(Beginning of Material provided)

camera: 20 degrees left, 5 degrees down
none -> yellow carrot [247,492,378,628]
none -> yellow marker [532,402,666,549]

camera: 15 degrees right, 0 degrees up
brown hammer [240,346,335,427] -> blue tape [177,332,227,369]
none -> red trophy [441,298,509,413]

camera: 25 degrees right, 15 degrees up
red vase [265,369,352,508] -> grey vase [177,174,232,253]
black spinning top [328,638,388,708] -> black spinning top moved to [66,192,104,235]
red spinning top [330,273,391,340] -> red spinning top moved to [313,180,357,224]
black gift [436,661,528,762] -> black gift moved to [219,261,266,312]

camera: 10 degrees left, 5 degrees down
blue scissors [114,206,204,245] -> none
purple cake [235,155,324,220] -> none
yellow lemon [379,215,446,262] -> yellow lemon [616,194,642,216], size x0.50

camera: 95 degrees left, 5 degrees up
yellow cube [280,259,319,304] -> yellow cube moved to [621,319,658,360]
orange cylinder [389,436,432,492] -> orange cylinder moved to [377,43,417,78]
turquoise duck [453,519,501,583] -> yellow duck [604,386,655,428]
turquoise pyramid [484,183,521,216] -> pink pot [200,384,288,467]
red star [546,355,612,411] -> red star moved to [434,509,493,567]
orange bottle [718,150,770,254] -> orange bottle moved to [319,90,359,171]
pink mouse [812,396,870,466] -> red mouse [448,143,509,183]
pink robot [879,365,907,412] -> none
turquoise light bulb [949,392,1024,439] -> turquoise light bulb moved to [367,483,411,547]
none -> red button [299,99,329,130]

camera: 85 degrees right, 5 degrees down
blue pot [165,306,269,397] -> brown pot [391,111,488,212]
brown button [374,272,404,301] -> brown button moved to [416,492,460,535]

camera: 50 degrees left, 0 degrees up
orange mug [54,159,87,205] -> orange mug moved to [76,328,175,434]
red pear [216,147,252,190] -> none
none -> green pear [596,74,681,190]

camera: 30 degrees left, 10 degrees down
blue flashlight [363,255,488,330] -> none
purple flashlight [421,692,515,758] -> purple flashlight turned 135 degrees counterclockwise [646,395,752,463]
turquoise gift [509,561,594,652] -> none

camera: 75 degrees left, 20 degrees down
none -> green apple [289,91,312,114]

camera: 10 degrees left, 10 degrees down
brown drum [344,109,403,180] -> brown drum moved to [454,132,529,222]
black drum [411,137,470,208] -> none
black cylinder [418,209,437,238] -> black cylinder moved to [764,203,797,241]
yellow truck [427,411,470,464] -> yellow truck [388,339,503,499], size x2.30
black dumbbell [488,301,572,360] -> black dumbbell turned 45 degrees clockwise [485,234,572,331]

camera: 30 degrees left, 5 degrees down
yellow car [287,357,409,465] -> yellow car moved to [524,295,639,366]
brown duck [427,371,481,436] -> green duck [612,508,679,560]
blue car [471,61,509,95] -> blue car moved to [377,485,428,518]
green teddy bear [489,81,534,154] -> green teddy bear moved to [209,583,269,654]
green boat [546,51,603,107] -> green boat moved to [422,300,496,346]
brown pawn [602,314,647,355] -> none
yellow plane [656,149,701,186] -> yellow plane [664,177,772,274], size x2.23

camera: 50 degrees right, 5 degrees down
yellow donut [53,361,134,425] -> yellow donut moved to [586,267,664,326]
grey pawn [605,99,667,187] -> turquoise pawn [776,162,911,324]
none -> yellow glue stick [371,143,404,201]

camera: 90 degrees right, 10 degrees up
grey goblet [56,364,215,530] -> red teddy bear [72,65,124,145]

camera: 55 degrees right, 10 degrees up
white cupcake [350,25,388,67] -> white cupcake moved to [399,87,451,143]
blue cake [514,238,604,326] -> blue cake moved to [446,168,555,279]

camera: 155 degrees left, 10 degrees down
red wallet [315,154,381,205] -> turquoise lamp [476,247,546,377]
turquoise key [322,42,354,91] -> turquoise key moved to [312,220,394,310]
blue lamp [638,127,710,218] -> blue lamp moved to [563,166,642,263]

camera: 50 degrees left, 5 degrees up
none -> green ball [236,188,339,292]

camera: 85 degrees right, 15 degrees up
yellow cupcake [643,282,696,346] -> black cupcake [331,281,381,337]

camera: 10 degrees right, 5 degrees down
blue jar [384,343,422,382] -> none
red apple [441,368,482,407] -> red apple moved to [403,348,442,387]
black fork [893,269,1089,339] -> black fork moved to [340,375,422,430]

(End of Material provided)

- [Required action]: Using the records above, copy word for word the line with "yellow cube [280,259,319,304]", the line with "turquoise pyramid [484,183,521,216]", and every line between them.

- [Solution]:
yellow cube [280,259,319,304] -> yellow cube moved to [621,319,658,360]
orange cylinder [389,436,432,492] -> orange cylinder moved to [377,43,417,78]
turquoise duck [453,519,501,583] -> yellow duck [604,386,655,428]
turquoise pyramid [484,183,521,216] -> pink pot [200,384,288,467]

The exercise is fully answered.